How to complete this task.
Without pictures, return the lines from the one containing "The blue star" through the last line of the data below, exactly.

Supplied data.
BEGIN

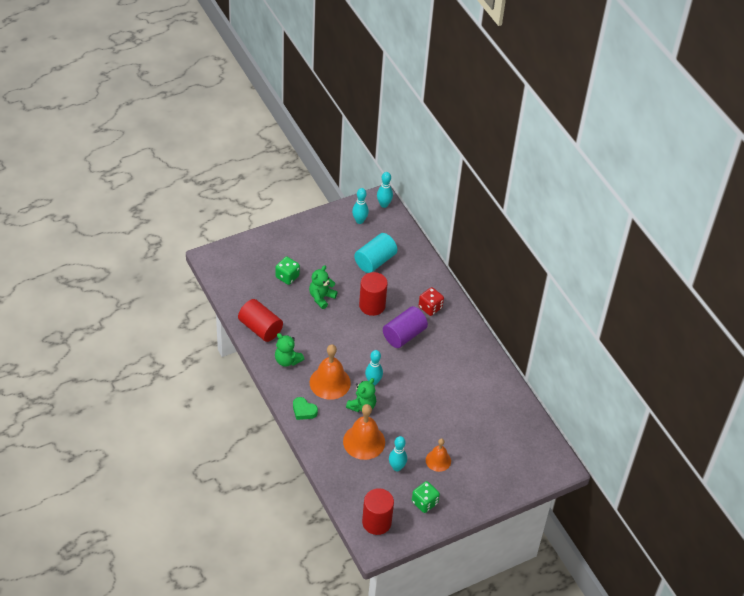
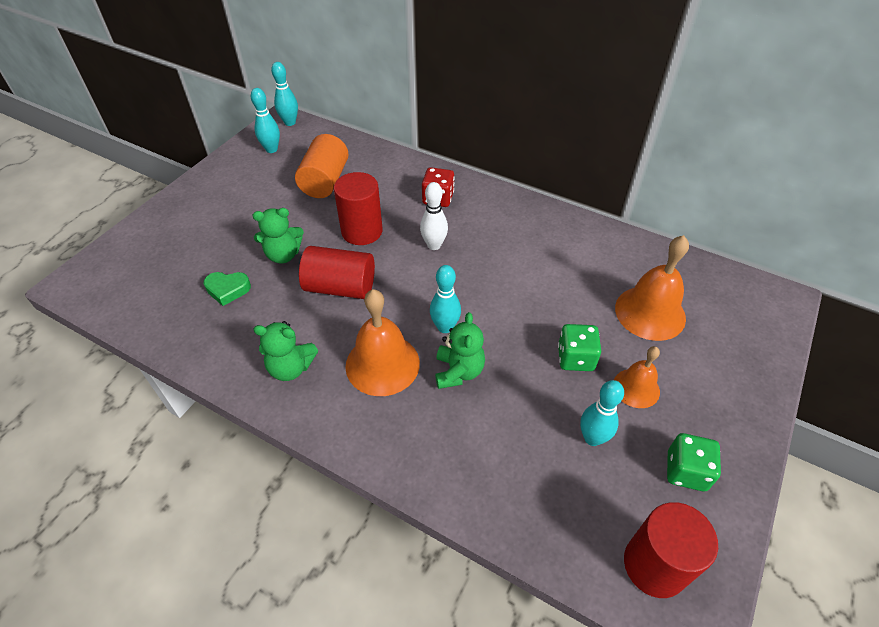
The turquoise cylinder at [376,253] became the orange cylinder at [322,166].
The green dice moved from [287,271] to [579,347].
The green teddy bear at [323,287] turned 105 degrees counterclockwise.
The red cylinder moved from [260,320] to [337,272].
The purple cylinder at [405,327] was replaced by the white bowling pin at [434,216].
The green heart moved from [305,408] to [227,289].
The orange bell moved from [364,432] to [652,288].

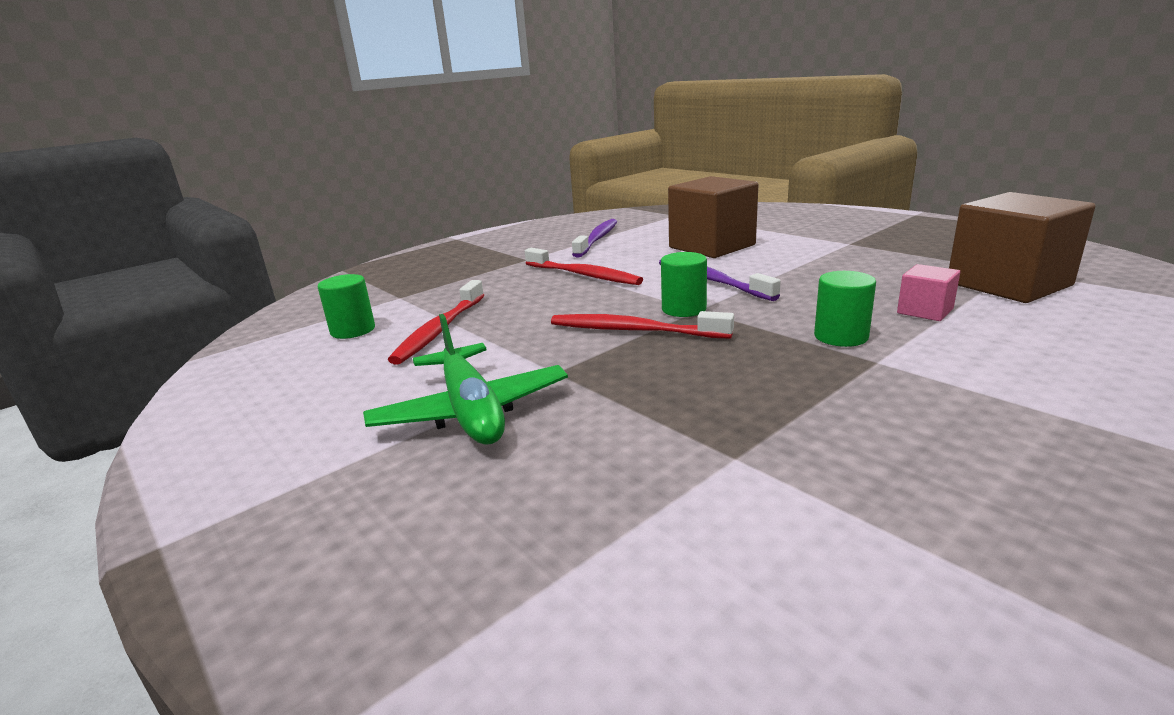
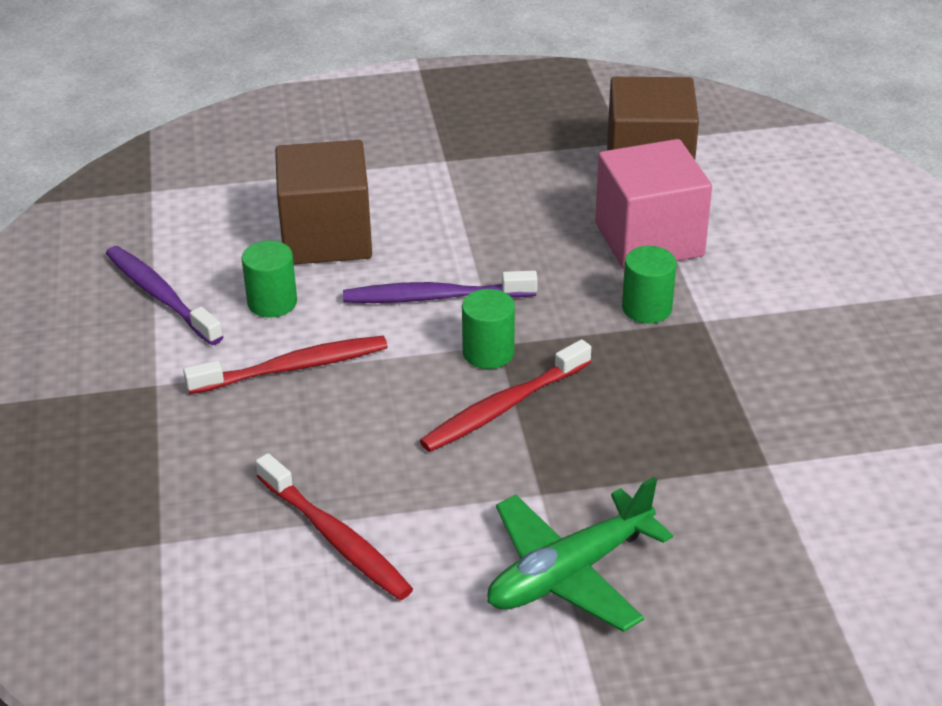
The pink cube at [928,292] changed to 2.13 times the size.
The green cylinder moved from [346,306] to [269,279].
The green plane at [465,379] turned 135 degrees clockwise.

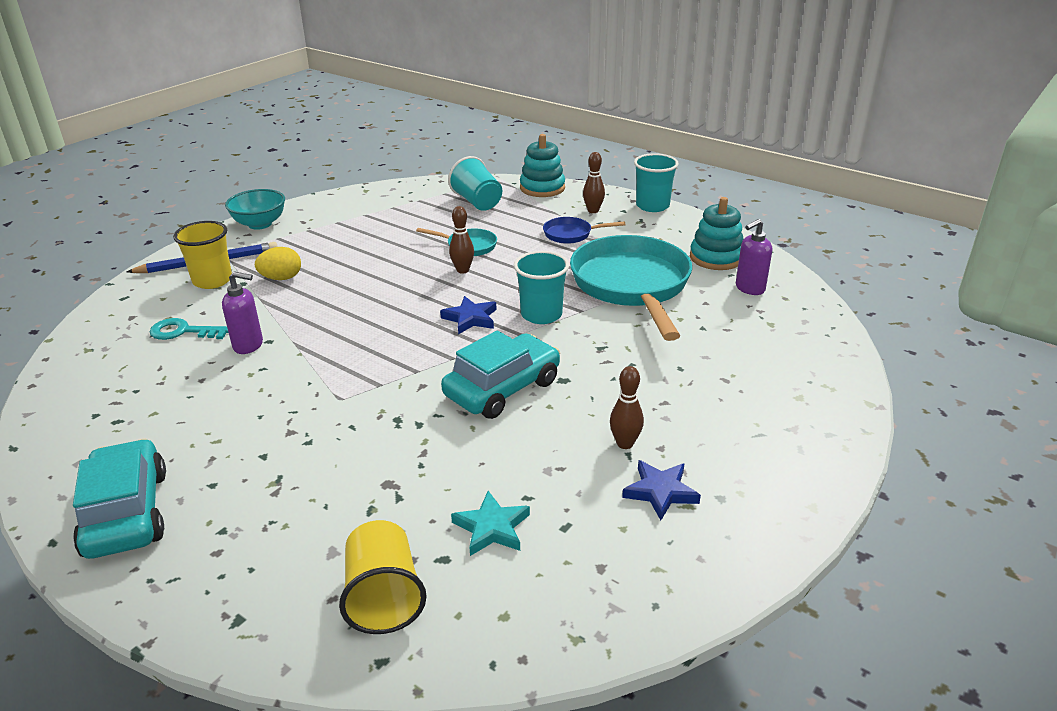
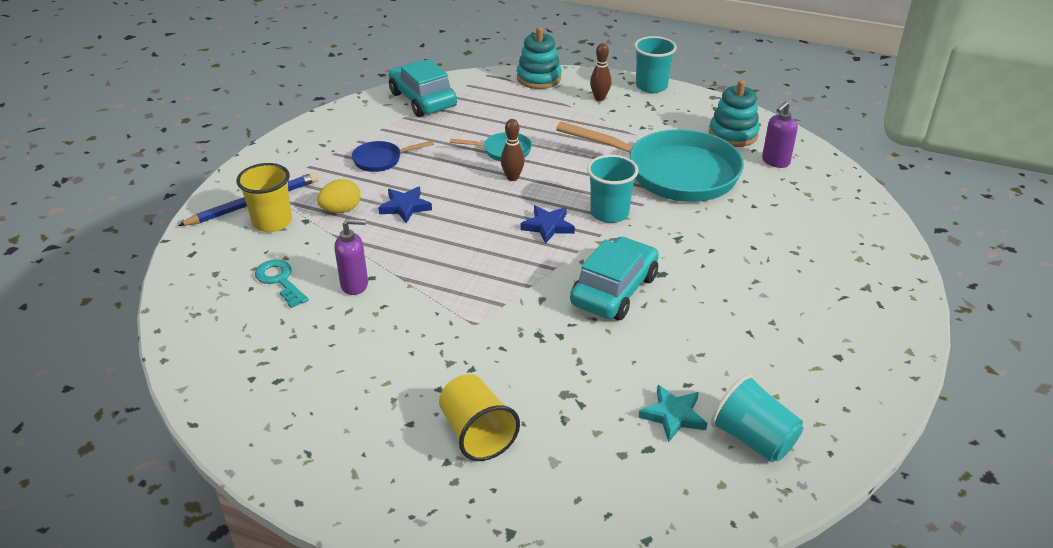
The turquoise cup moved from [475,183] to [757,418].
The turquoise bowl at [255,209] disappeared.
The blue pan moved from [584,230] to [393,156].
The turquoise pan at [631,288] turned 135 degrees clockwise.
The turquoise key at [189,329] turned 60 degrees clockwise.
The brown bowling pin at [627,407] disappeared.
The turquoise car moved from [119,499] to [422,88].
The blue star moved from [661,490] to [405,205].
The yellow cup moved from [383,577] to [479,417].

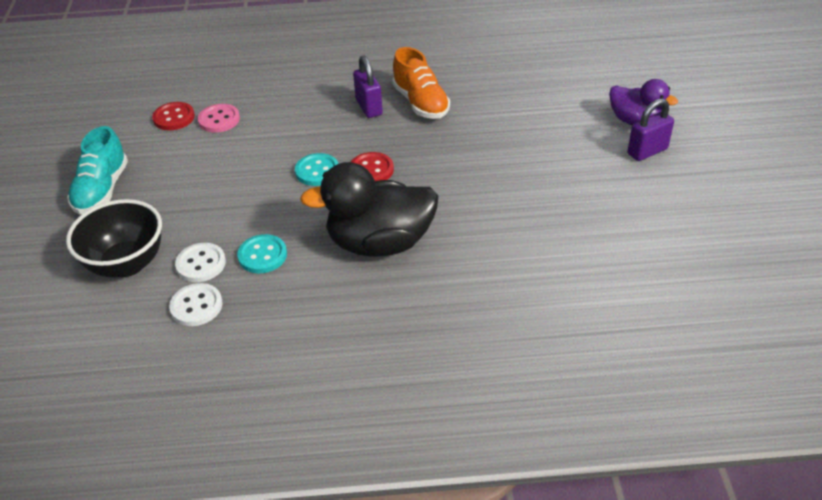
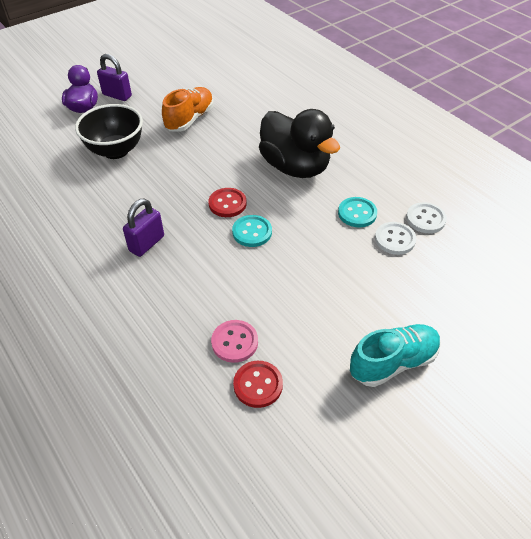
The orange shoe moved from [421,83] to [188,109].
The black bowl moved from [114,238] to [109,131].

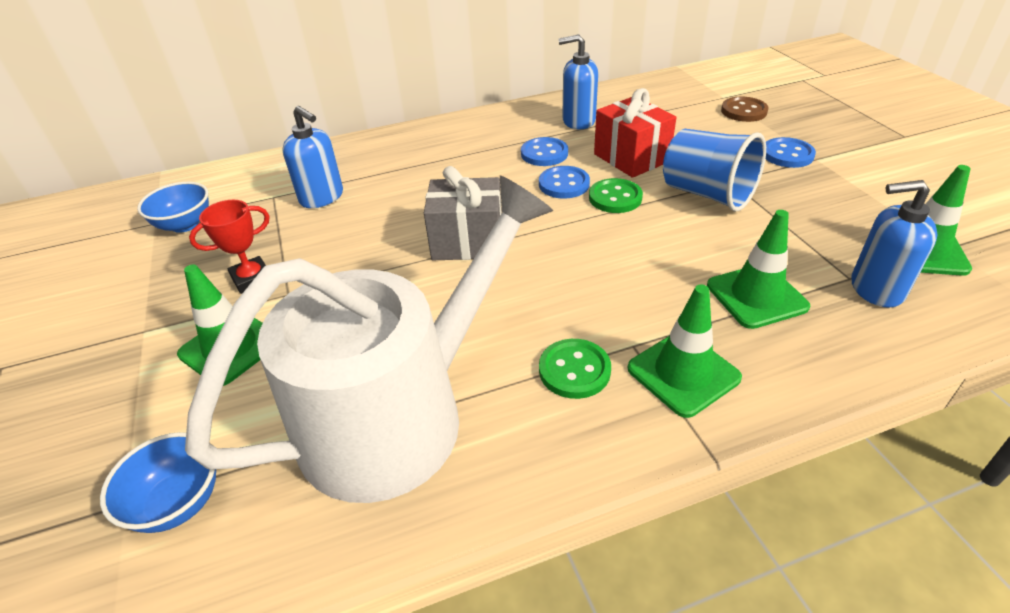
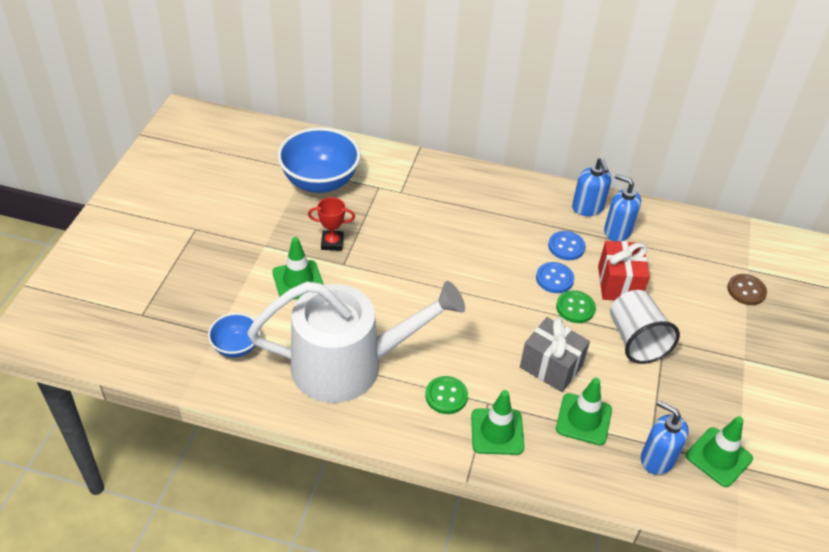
The blue soap dispenser moved from [312,157] to [591,187].
The blue cup at [714,170] became the white cup at [645,327].
The blue button at [791,152] disappeared.
The grey gift moved from [463,213] to [555,354].
The blue bowl at [173,207] changed to 1.87 times the size.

END

Task response.
The blue star moved from [661,490] to [405,205].
The yellow cup moved from [383,577] to [479,417].

The orange shoe moved from [421,83] to [188,109].
The black bowl moved from [114,238] to [109,131].

The blue soap dispenser moved from [312,157] to [591,187].
The blue cup at [714,170] became the white cup at [645,327].
The blue button at [791,152] disappeared.
The grey gift moved from [463,213] to [555,354].
The blue bowl at [173,207] changed to 1.87 times the size.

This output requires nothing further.